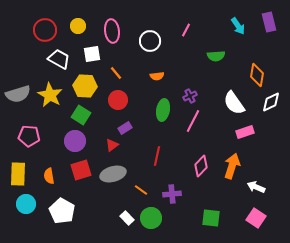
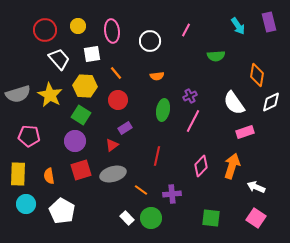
white trapezoid at (59, 59): rotated 20 degrees clockwise
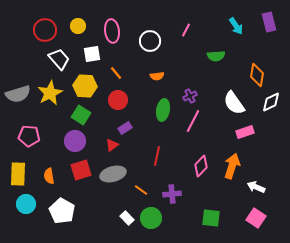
cyan arrow at (238, 26): moved 2 px left
yellow star at (50, 95): moved 2 px up; rotated 15 degrees clockwise
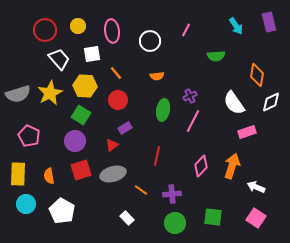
pink rectangle at (245, 132): moved 2 px right
pink pentagon at (29, 136): rotated 20 degrees clockwise
green circle at (151, 218): moved 24 px right, 5 px down
green square at (211, 218): moved 2 px right, 1 px up
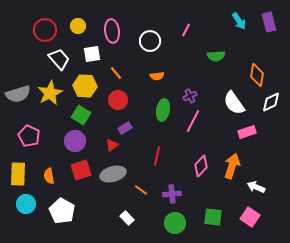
cyan arrow at (236, 26): moved 3 px right, 5 px up
pink square at (256, 218): moved 6 px left, 1 px up
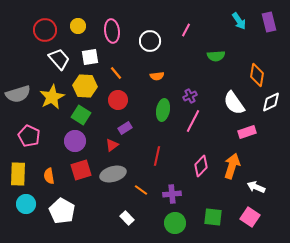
white square at (92, 54): moved 2 px left, 3 px down
yellow star at (50, 93): moved 2 px right, 4 px down
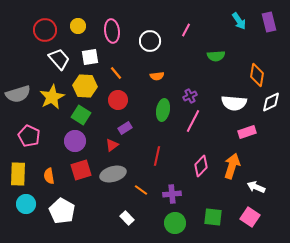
white semicircle at (234, 103): rotated 50 degrees counterclockwise
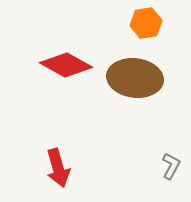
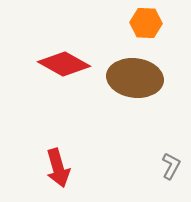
orange hexagon: rotated 12 degrees clockwise
red diamond: moved 2 px left, 1 px up
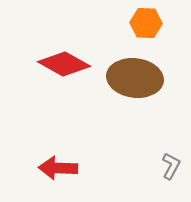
red arrow: rotated 108 degrees clockwise
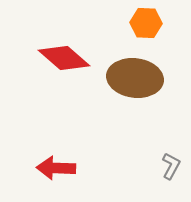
red diamond: moved 6 px up; rotated 12 degrees clockwise
red arrow: moved 2 px left
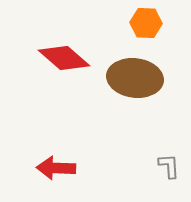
gray L-shape: moved 2 px left; rotated 32 degrees counterclockwise
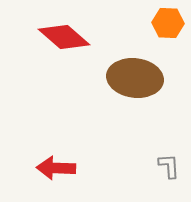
orange hexagon: moved 22 px right
red diamond: moved 21 px up
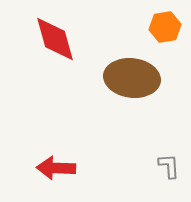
orange hexagon: moved 3 px left, 4 px down; rotated 12 degrees counterclockwise
red diamond: moved 9 px left, 2 px down; rotated 33 degrees clockwise
brown ellipse: moved 3 px left
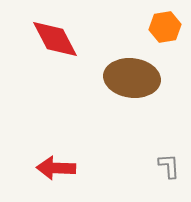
red diamond: rotated 12 degrees counterclockwise
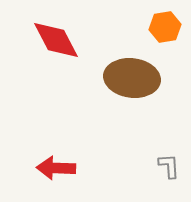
red diamond: moved 1 px right, 1 px down
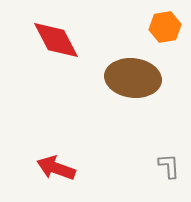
brown ellipse: moved 1 px right
red arrow: rotated 18 degrees clockwise
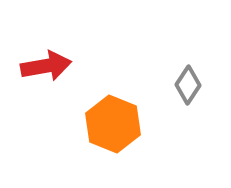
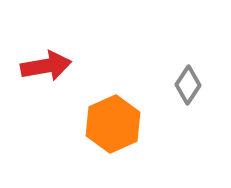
orange hexagon: rotated 14 degrees clockwise
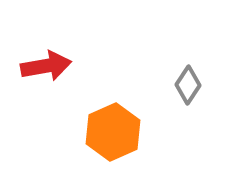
orange hexagon: moved 8 px down
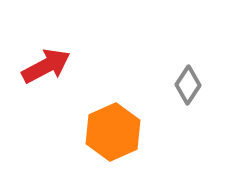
red arrow: rotated 18 degrees counterclockwise
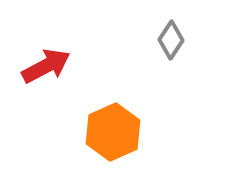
gray diamond: moved 17 px left, 45 px up
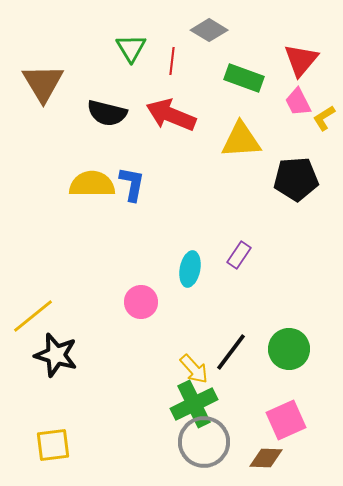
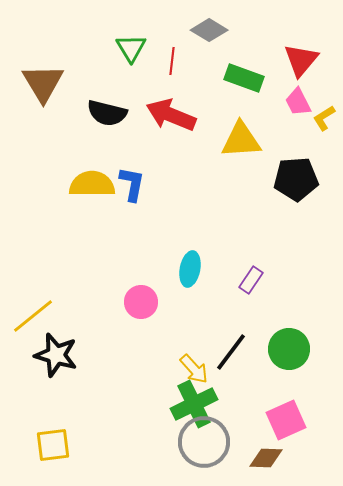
purple rectangle: moved 12 px right, 25 px down
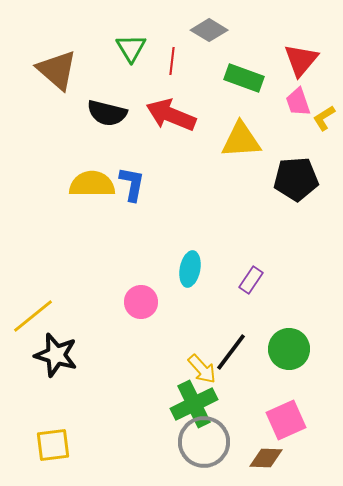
brown triangle: moved 14 px right, 13 px up; rotated 18 degrees counterclockwise
pink trapezoid: rotated 8 degrees clockwise
yellow arrow: moved 8 px right
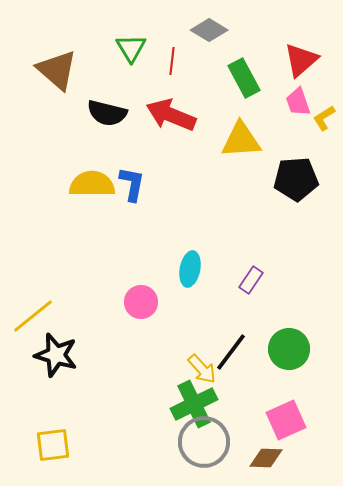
red triangle: rotated 9 degrees clockwise
green rectangle: rotated 42 degrees clockwise
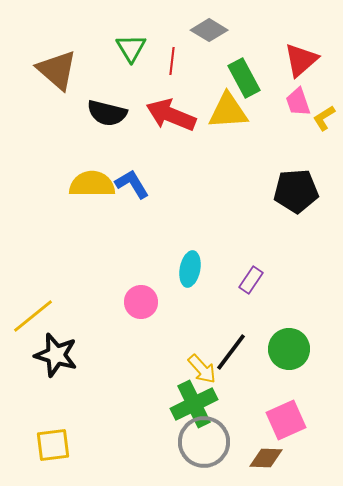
yellow triangle: moved 13 px left, 29 px up
black pentagon: moved 12 px down
blue L-shape: rotated 42 degrees counterclockwise
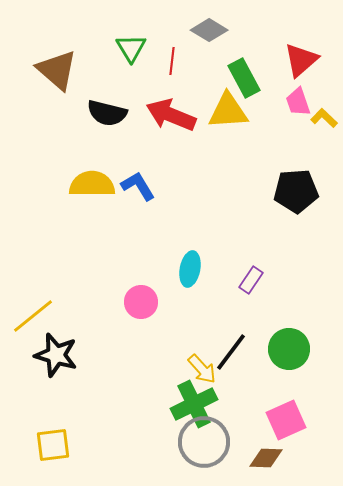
yellow L-shape: rotated 76 degrees clockwise
blue L-shape: moved 6 px right, 2 px down
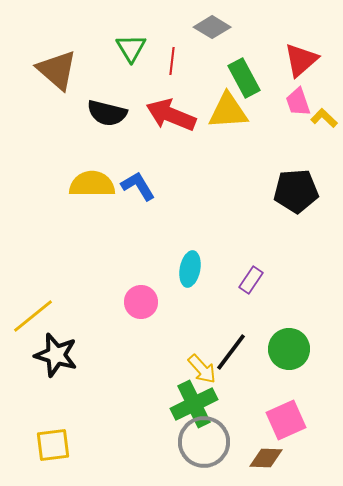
gray diamond: moved 3 px right, 3 px up
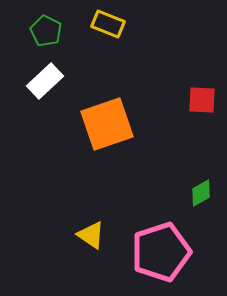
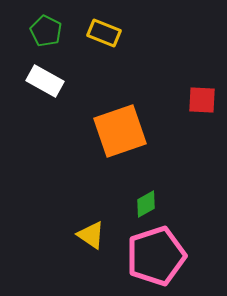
yellow rectangle: moved 4 px left, 9 px down
white rectangle: rotated 72 degrees clockwise
orange square: moved 13 px right, 7 px down
green diamond: moved 55 px left, 11 px down
pink pentagon: moved 5 px left, 4 px down
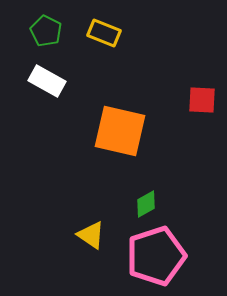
white rectangle: moved 2 px right
orange square: rotated 32 degrees clockwise
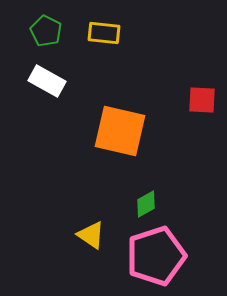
yellow rectangle: rotated 16 degrees counterclockwise
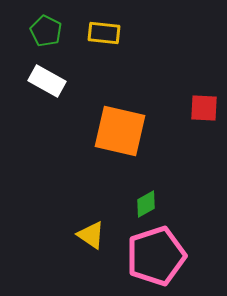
red square: moved 2 px right, 8 px down
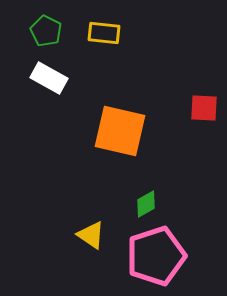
white rectangle: moved 2 px right, 3 px up
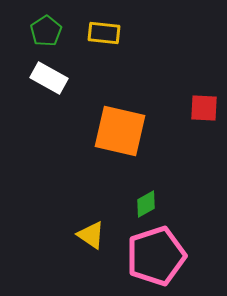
green pentagon: rotated 12 degrees clockwise
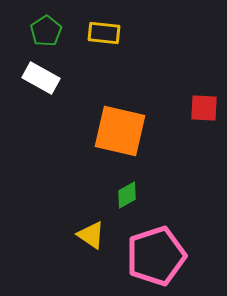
white rectangle: moved 8 px left
green diamond: moved 19 px left, 9 px up
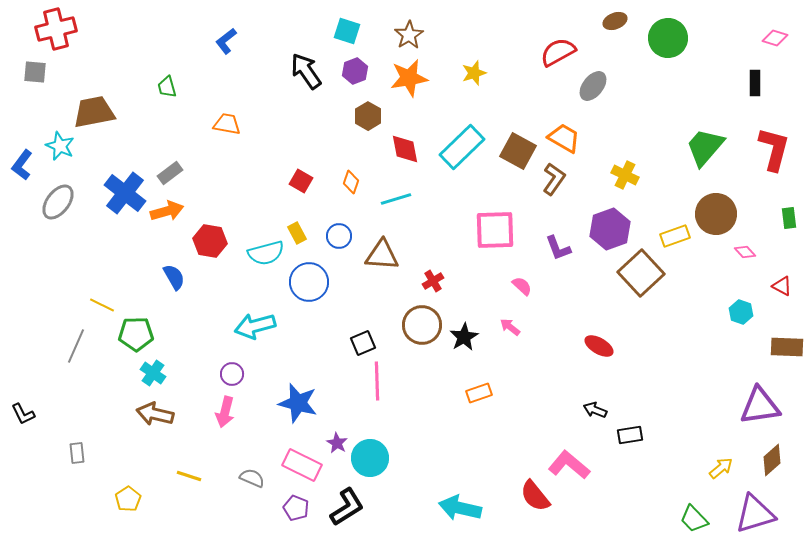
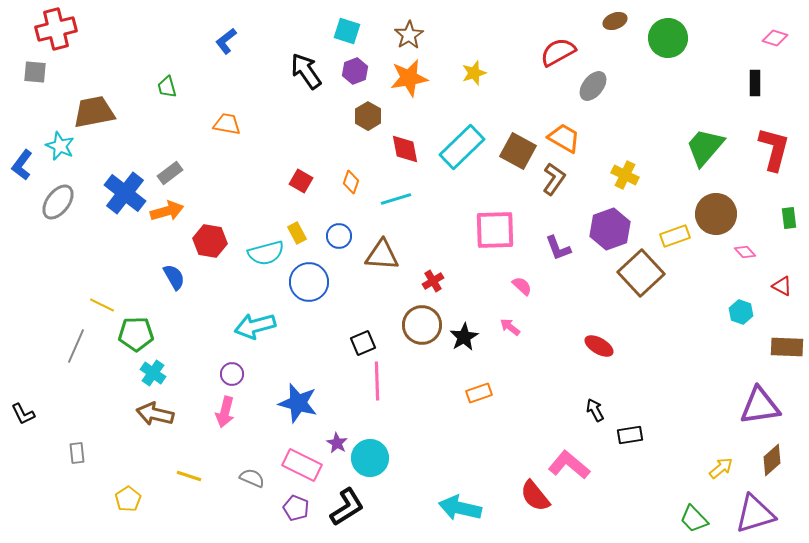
black arrow at (595, 410): rotated 40 degrees clockwise
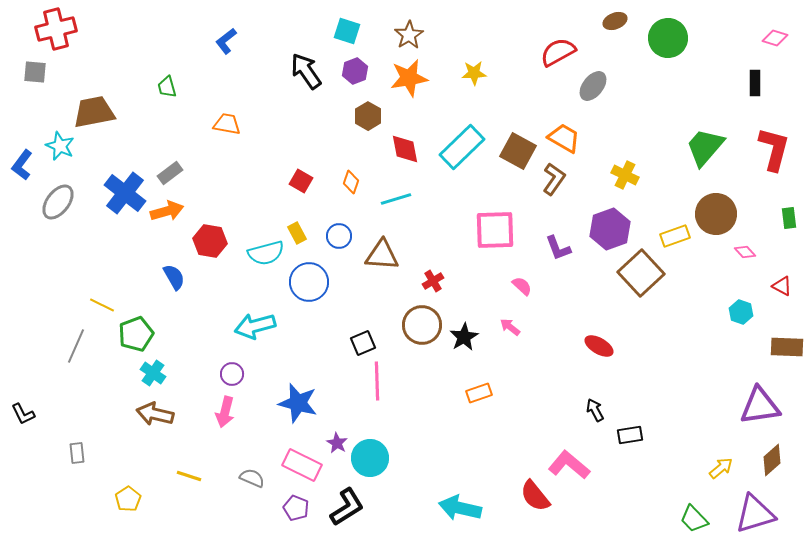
yellow star at (474, 73): rotated 15 degrees clockwise
green pentagon at (136, 334): rotated 20 degrees counterclockwise
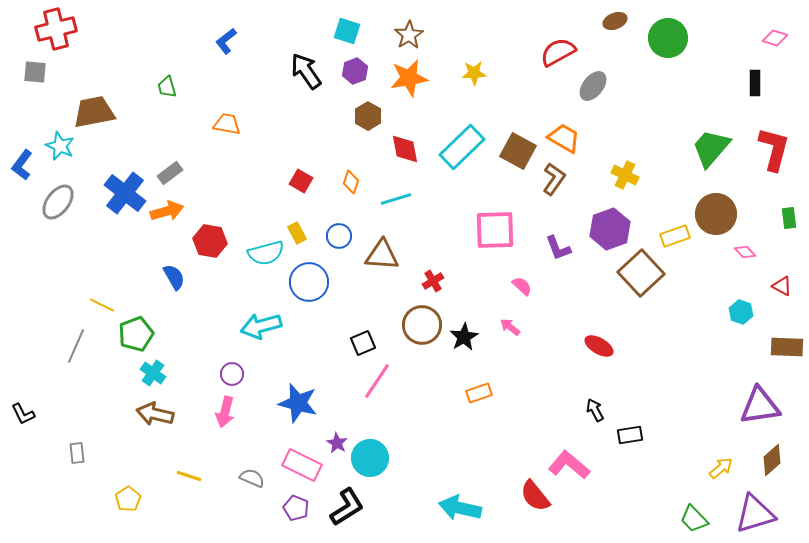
green trapezoid at (705, 147): moved 6 px right, 1 px down
cyan arrow at (255, 326): moved 6 px right
pink line at (377, 381): rotated 36 degrees clockwise
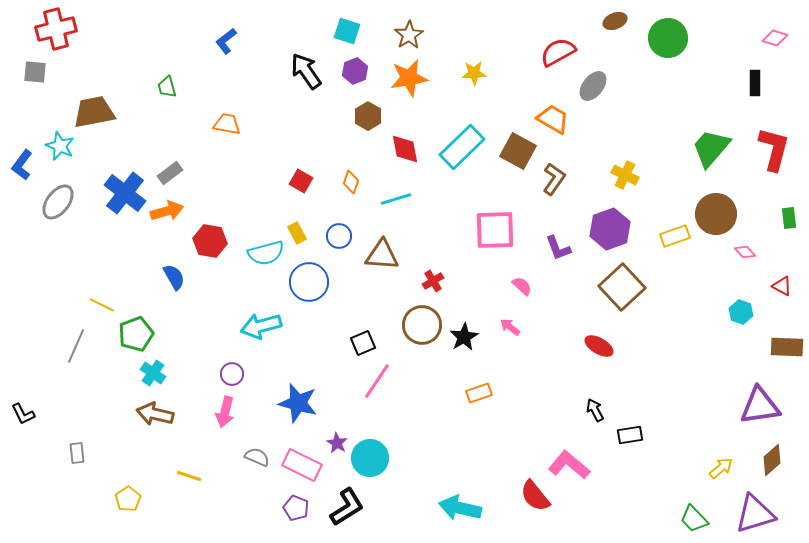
orange trapezoid at (564, 138): moved 11 px left, 19 px up
brown square at (641, 273): moved 19 px left, 14 px down
gray semicircle at (252, 478): moved 5 px right, 21 px up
::::::
Rewrite every one of the lines above, replacing "red diamond" with "red rhombus" wherever it appears and keeping everything else the same. Leave the pictures out of your answer.

white trapezoid at (59, 59): rotated 20 degrees clockwise
cyan arrow at (238, 26): moved 2 px left
yellow star at (50, 95): moved 2 px up; rotated 15 degrees clockwise
pink rectangle at (245, 132): moved 2 px right
pink pentagon at (29, 136): rotated 20 degrees clockwise
green circle at (151, 218): moved 24 px right, 5 px down
green square at (211, 218): moved 2 px right, 1 px up
cyan arrow at (236, 26): moved 3 px right, 5 px up
pink square at (256, 218): moved 6 px left, 1 px up
white square at (92, 54): moved 2 px left, 3 px down
yellow star at (50, 93): moved 2 px right, 4 px down
white semicircle at (234, 103): rotated 50 degrees counterclockwise
orange hexagon: rotated 12 degrees clockwise
red rhombus: moved 2 px left, 1 px up
red arrow: rotated 108 degrees clockwise
red rhombus: moved 6 px up; rotated 12 degrees clockwise
red arrow: moved 2 px left
gray L-shape: moved 2 px left; rotated 32 degrees counterclockwise
orange hexagon: moved 22 px right
red rhombus: moved 21 px up
orange hexagon: moved 3 px left, 4 px down; rotated 12 degrees counterclockwise
red rhombus: moved 9 px left, 2 px down; rotated 33 degrees clockwise
brown ellipse: moved 3 px left
red rhombus: rotated 12 degrees counterclockwise
red rhombus: moved 1 px right, 1 px down
brown ellipse: moved 1 px right
red arrow: rotated 18 degrees clockwise
orange hexagon: rotated 14 degrees clockwise
orange hexagon: moved 8 px down
red arrow: rotated 18 degrees counterclockwise
gray diamond: moved 17 px left, 45 px up
purple rectangle: moved 12 px right, 25 px down
brown triangle: moved 14 px right, 13 px up; rotated 18 degrees counterclockwise
pink trapezoid: rotated 8 degrees clockwise
yellow arrow: moved 8 px right
red triangle: rotated 9 degrees clockwise
green rectangle: rotated 42 degrees clockwise
yellow triangle: moved 13 px left, 29 px up
black pentagon: moved 12 px down
blue L-shape: rotated 42 degrees counterclockwise
yellow L-shape: rotated 76 degrees clockwise
blue L-shape: moved 6 px right, 2 px down
gray diamond: moved 3 px right, 3 px up
yellow rectangle: moved 4 px left, 9 px down
white rectangle: rotated 72 degrees clockwise
orange square: moved 13 px right, 7 px down
green diamond: moved 55 px left, 11 px down
pink pentagon: moved 5 px left, 4 px down
white rectangle: moved 2 px right
orange square: rotated 32 degrees clockwise
yellow rectangle: rotated 16 degrees counterclockwise
red square: moved 2 px right, 8 px down
white rectangle: moved 2 px right, 3 px up
green pentagon: rotated 12 degrees clockwise
white rectangle: moved 8 px left
green diamond: moved 19 px left, 9 px up
black arrow at (595, 410): rotated 40 degrees clockwise
yellow star at (474, 73): rotated 15 degrees clockwise
green pentagon at (136, 334): rotated 20 degrees counterclockwise
green trapezoid at (705, 147): moved 6 px right, 1 px down
cyan arrow at (255, 326): moved 6 px right
pink line at (377, 381): rotated 36 degrees clockwise
orange trapezoid at (564, 138): moved 11 px left, 19 px up
brown square at (641, 273): moved 19 px left, 14 px down
gray semicircle at (252, 478): moved 5 px right, 21 px up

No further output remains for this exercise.